How to complete this task: An exact restatement of the data is required, with the images omitted.
### Material provided ###
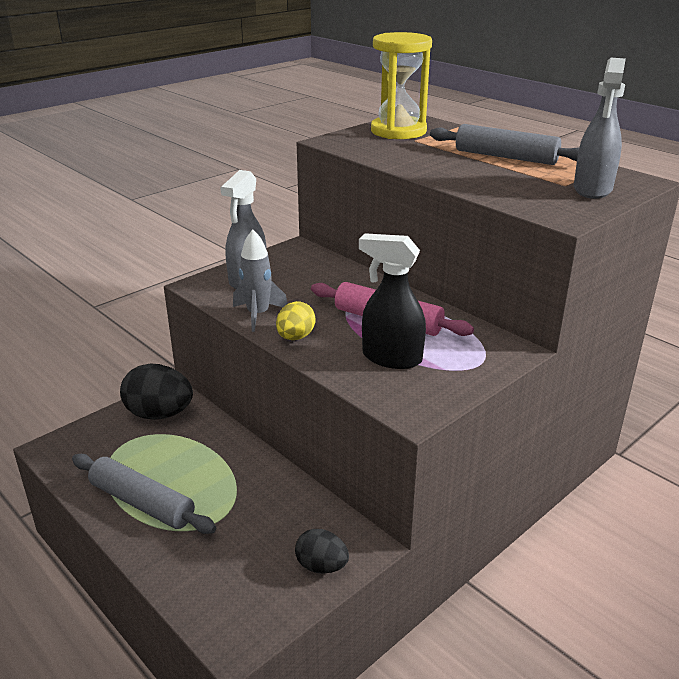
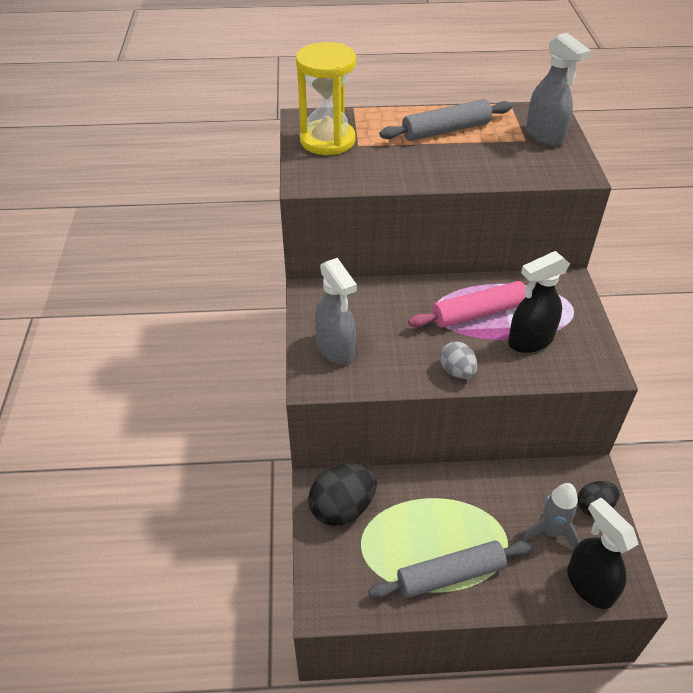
camera: 50 degrees left, 15 degrees up
(213, 603) = (589, 584): none -> black spray bottle
(258, 315) = (402, 373): grey rocket -> grey rocket (551, 532)
(295, 337) = (457, 371): yellow egg -> grey egg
###
Written reply:
camera: 50 degrees left, 15 degrees up
(213, 603) = (589, 584): none -> black spray bottle
(258, 315) = (402, 373): grey rocket -> grey rocket (551, 532)
(295, 337) = (457, 371): yellow egg -> grey egg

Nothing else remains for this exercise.